### TASK DETAILS
Go through the listing below and show each line that has the word "degrees".

### DATA FOR REVIEW
--

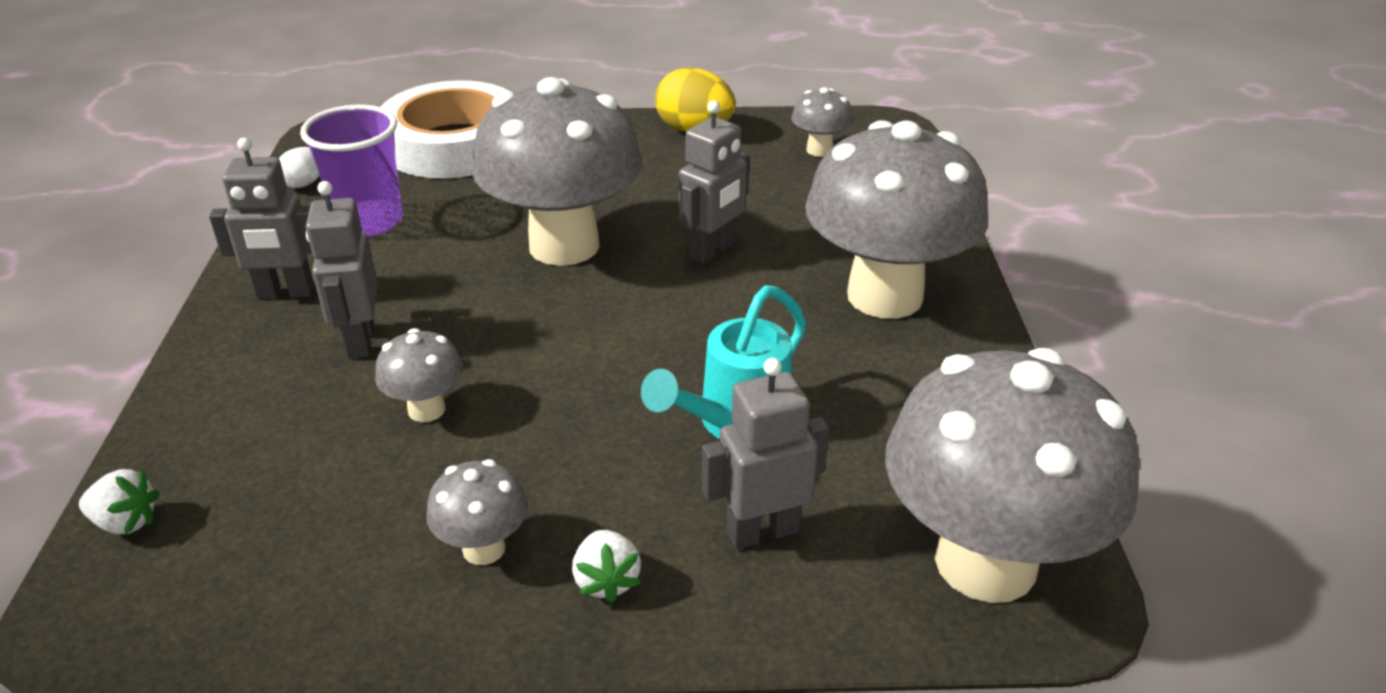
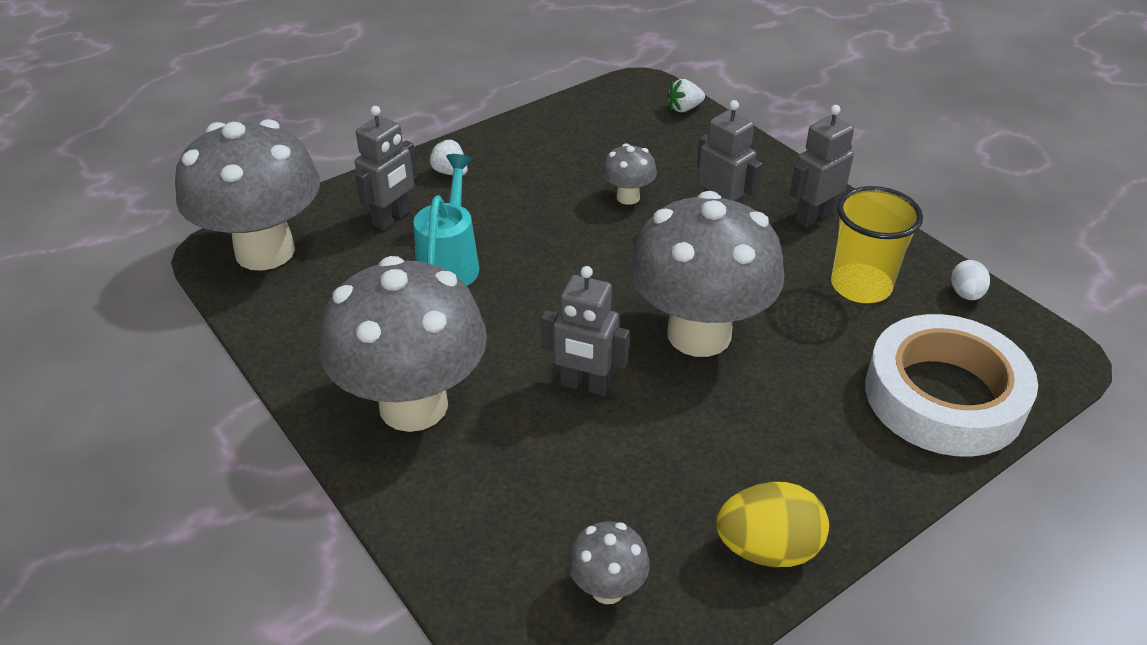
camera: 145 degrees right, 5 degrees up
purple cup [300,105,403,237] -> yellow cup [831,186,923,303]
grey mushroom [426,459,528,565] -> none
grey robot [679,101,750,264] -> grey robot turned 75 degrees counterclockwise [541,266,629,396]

--

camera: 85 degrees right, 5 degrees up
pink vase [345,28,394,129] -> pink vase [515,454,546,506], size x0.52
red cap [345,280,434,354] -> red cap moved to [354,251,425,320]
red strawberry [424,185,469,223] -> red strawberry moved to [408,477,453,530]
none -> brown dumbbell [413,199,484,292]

--

### OUTPUT BELOW
camera: 145 degrees right, 5 degrees up
grey robot [679,101,750,264] -> grey robot turned 75 degrees counterclockwise [541,266,629,396]
camera: 85 degrees right, 5 degrees up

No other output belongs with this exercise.